:: Exercise ::
What lines in the records below include the word "CYLINDER"? Return each one.

:: Record excerpts ::
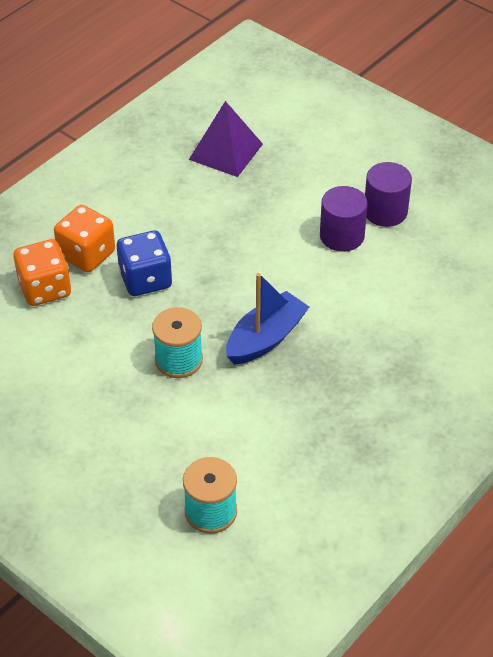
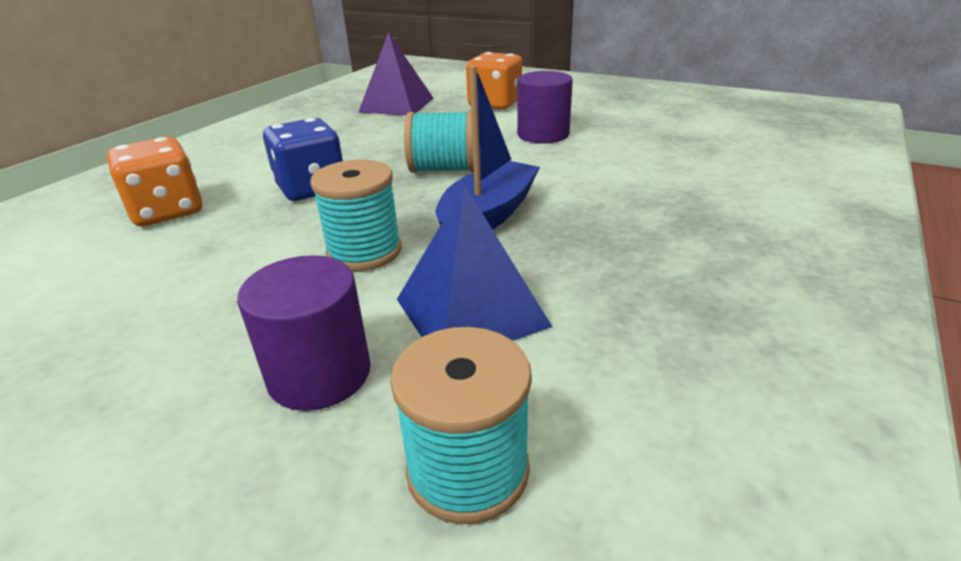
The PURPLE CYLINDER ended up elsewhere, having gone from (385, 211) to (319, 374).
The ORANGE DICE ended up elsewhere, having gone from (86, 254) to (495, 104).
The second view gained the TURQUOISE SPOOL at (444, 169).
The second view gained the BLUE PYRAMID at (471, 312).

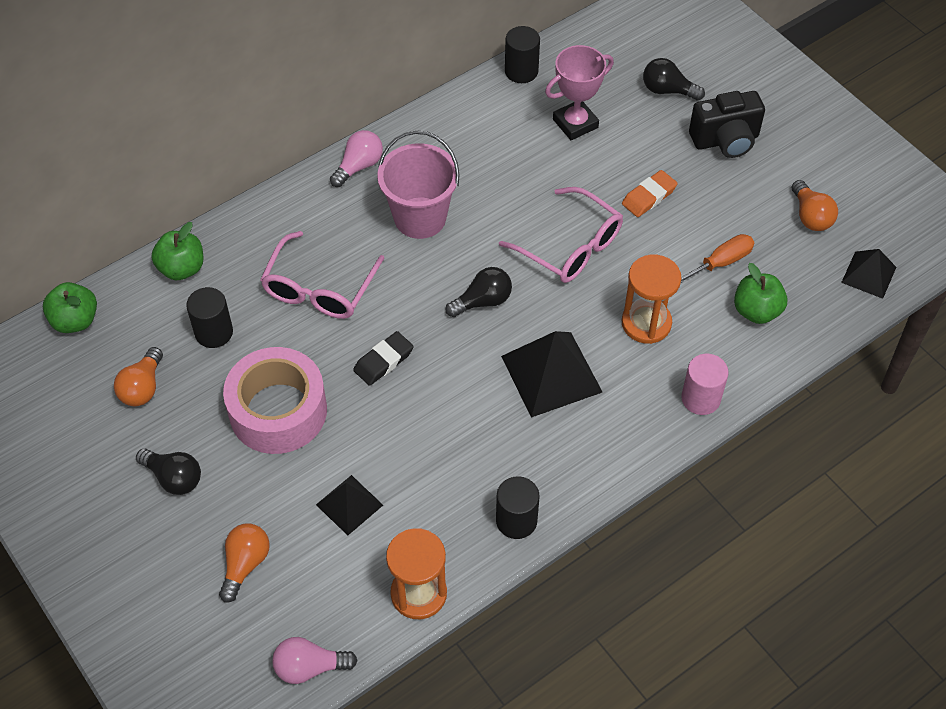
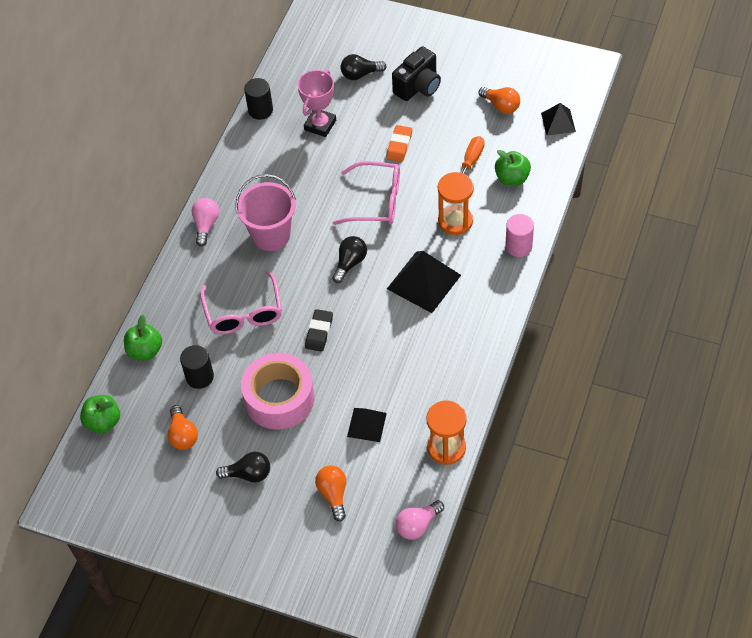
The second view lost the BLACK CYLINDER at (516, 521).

:: Solution to this exercise ::
The PURPLE CYLINDER ended up elsewhere, having gone from (385, 211) to (319, 374).
The second view lost the BLACK CYLINDER at (516, 521).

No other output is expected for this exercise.